◆ About this exercise
Take the entries that follow and write each one out exactly.

--- Available data Enclosed Below ---

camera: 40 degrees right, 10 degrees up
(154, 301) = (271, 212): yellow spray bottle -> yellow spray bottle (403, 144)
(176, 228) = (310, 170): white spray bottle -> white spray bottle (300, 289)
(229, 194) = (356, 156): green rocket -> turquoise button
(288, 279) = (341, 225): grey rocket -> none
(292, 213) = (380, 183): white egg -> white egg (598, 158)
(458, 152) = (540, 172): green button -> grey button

--- End of Enclosed Available data ---

◆ Result of this exercise
camera: 40 degrees right, 10 degrees up
(154, 301) = (271, 212): yellow spray bottle -> yellow spray bottle (403, 144)
(176, 228) = (310, 170): white spray bottle -> white spray bottle (300, 289)
(229, 194) = (356, 156): green rocket -> turquoise button
(288, 279) = (341, 225): grey rocket -> none
(292, 213) = (380, 183): white egg -> white egg (598, 158)
(458, 152) = (540, 172): green button -> grey button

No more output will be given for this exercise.